# Problem
The records follow. Count the lines holding "orange" and give only the number.

**** Material for the task

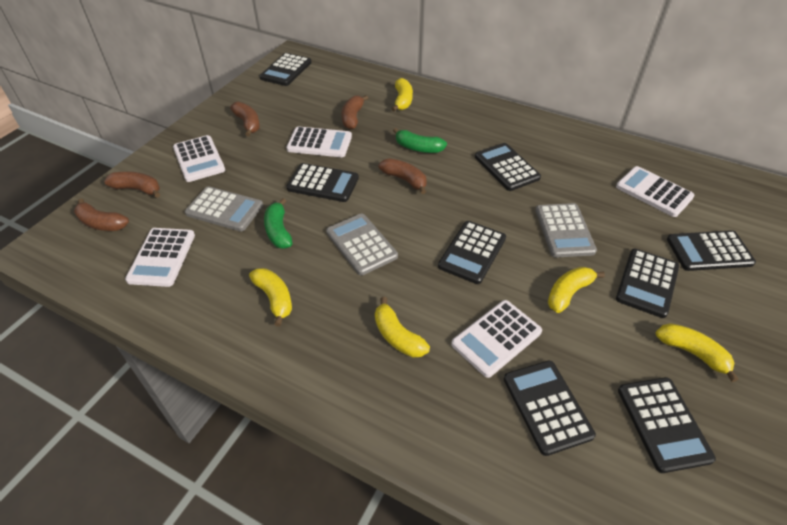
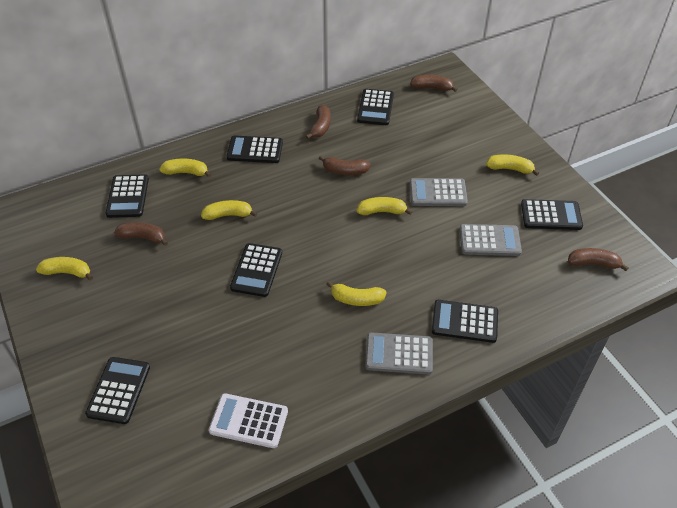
black calculator: 8 -> 7
green banana: 2 -> 0
white calculator: 5 -> 1
yellow banana: 5 -> 6

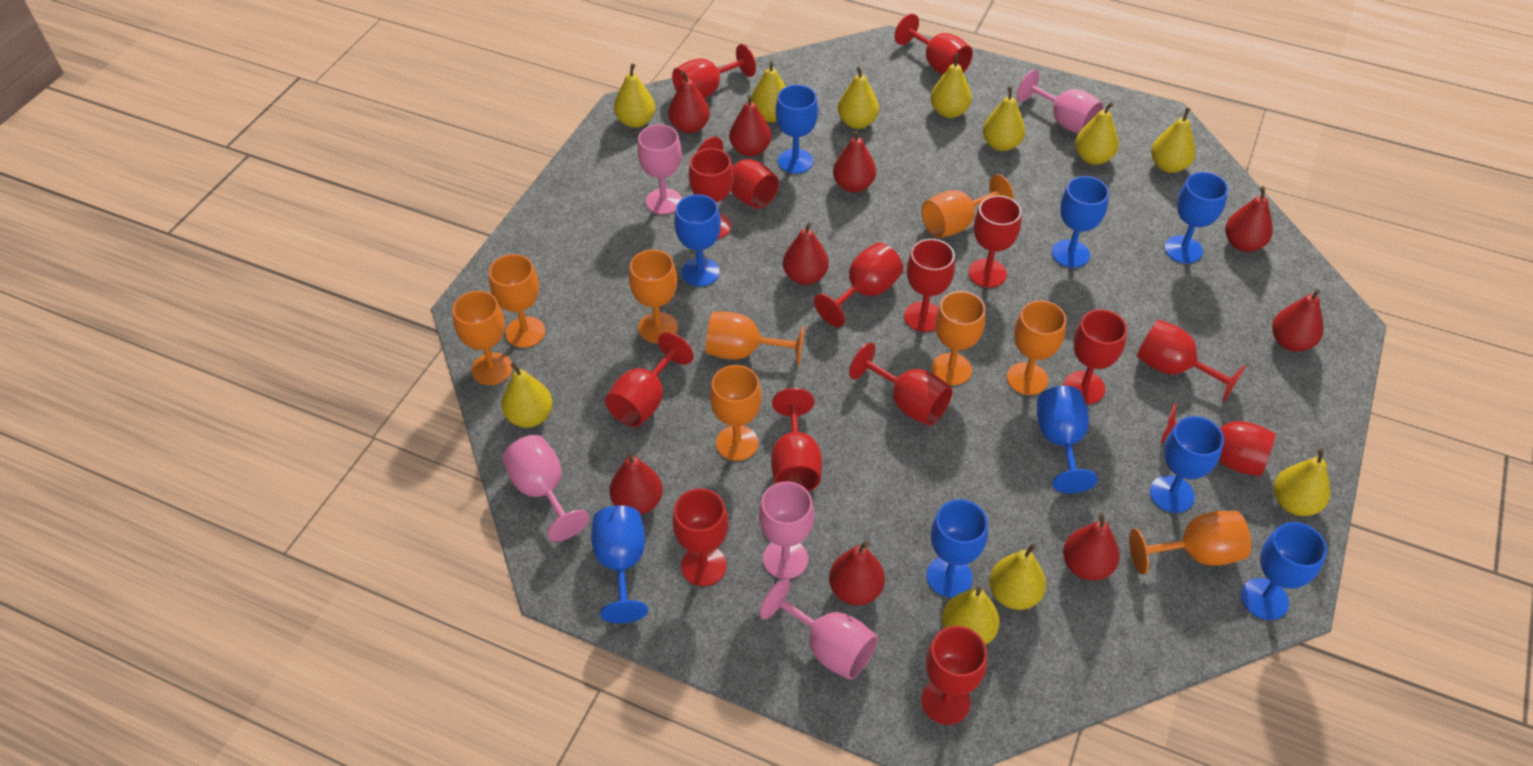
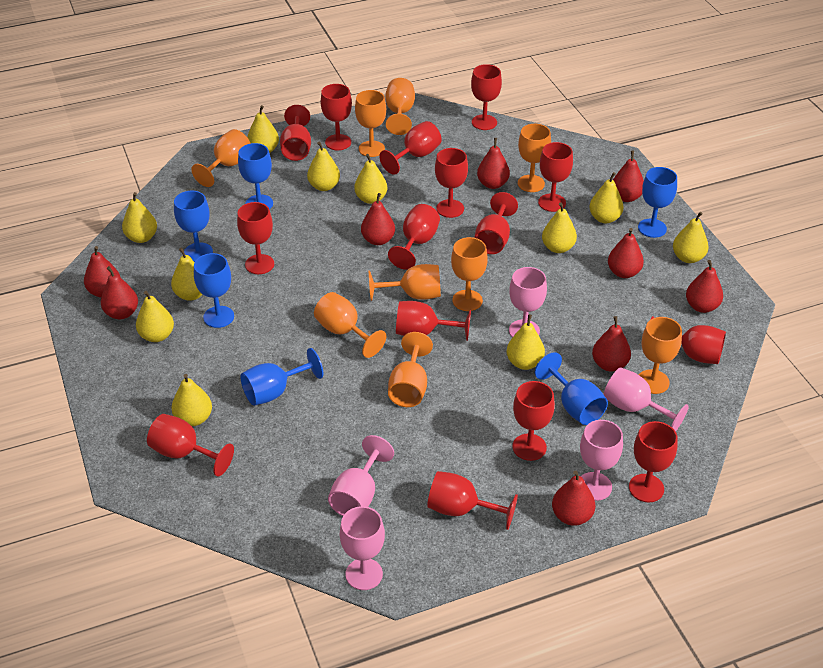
blue goblet: 9 -> 6

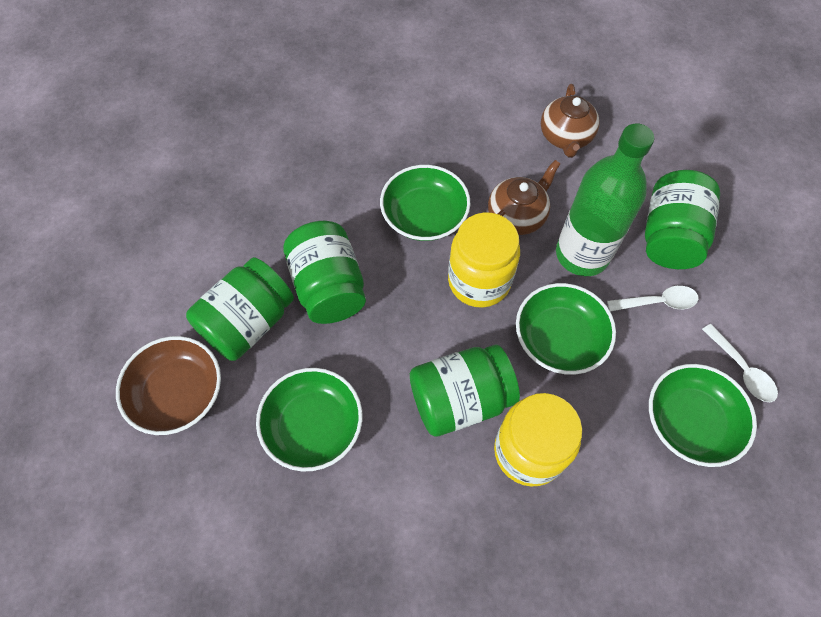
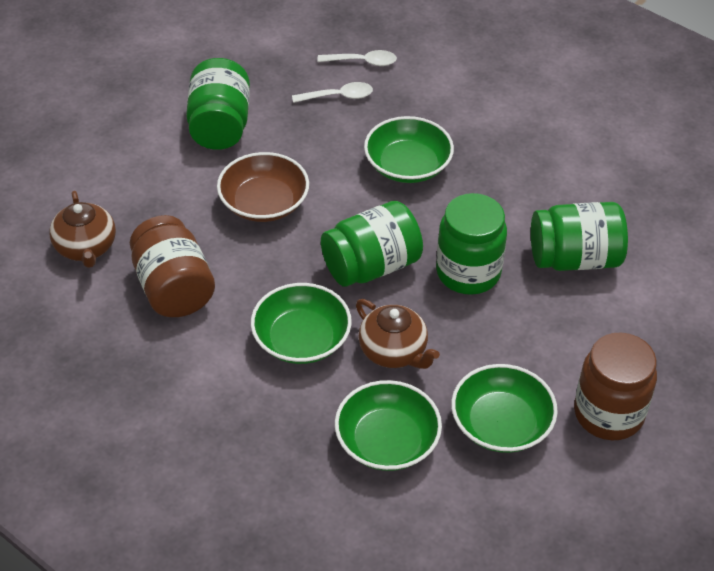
brown jar: 0 -> 2
green bottle: 1 -> 0
yellow jar: 2 -> 0

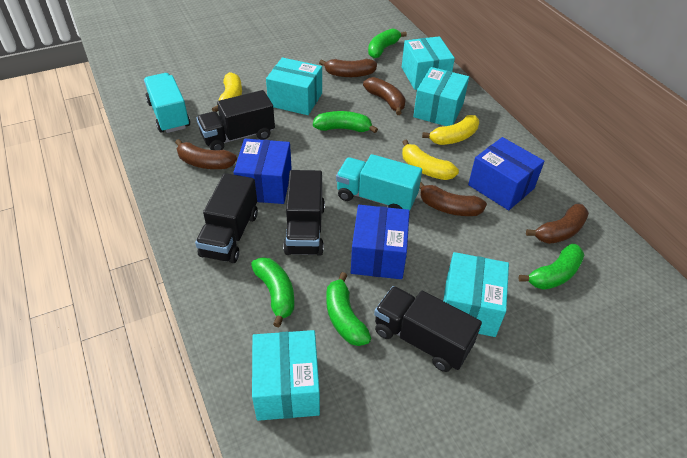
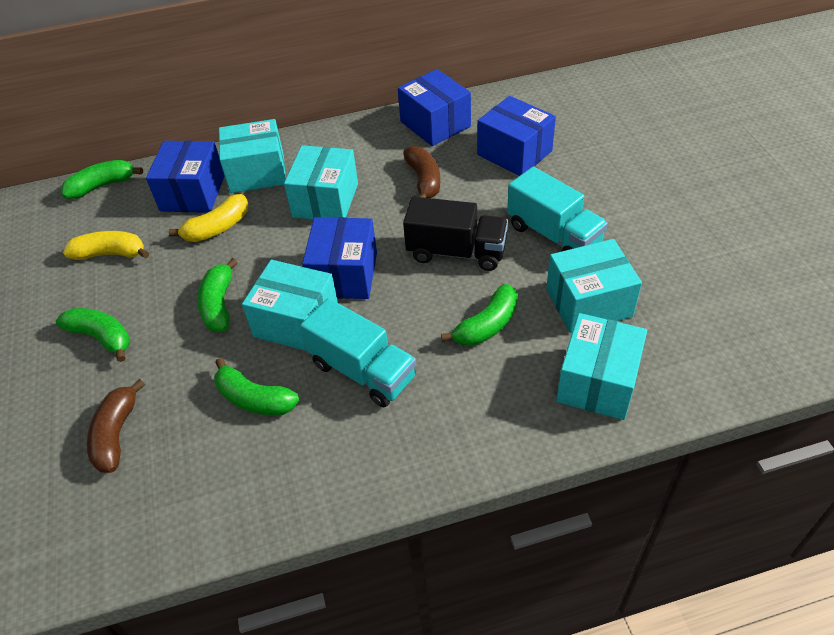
black truck: 4 -> 1
blue box: 3 -> 4
brown banana: 5 -> 2
yellow banana: 3 -> 2

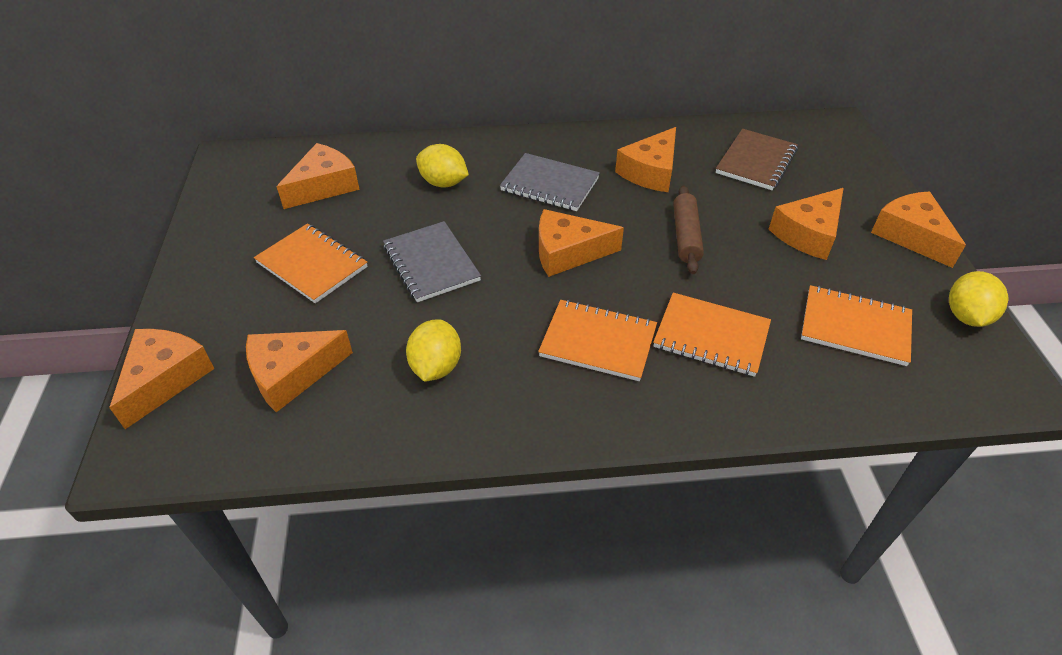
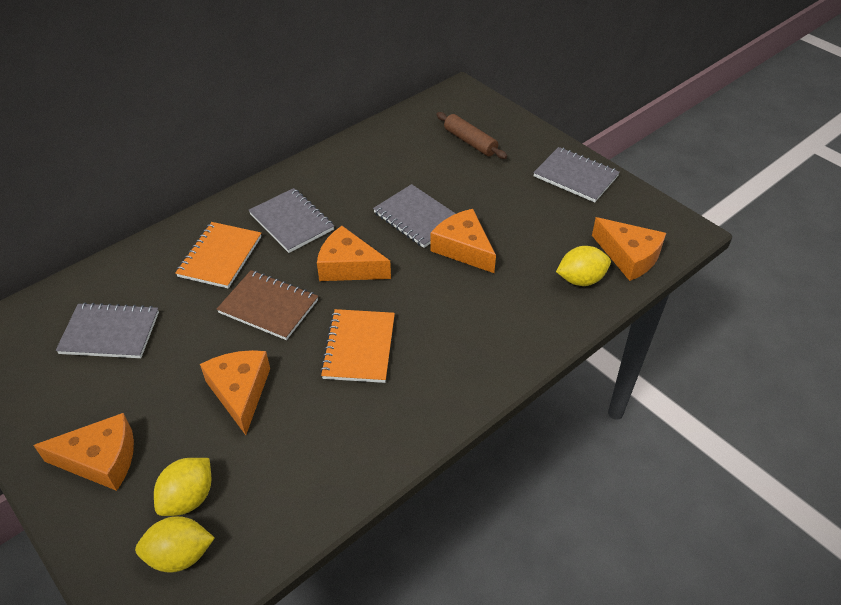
grey notebook: 2 -> 4
orange cheese: 7 -> 5
orange notebook: 4 -> 2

********

# Task response
2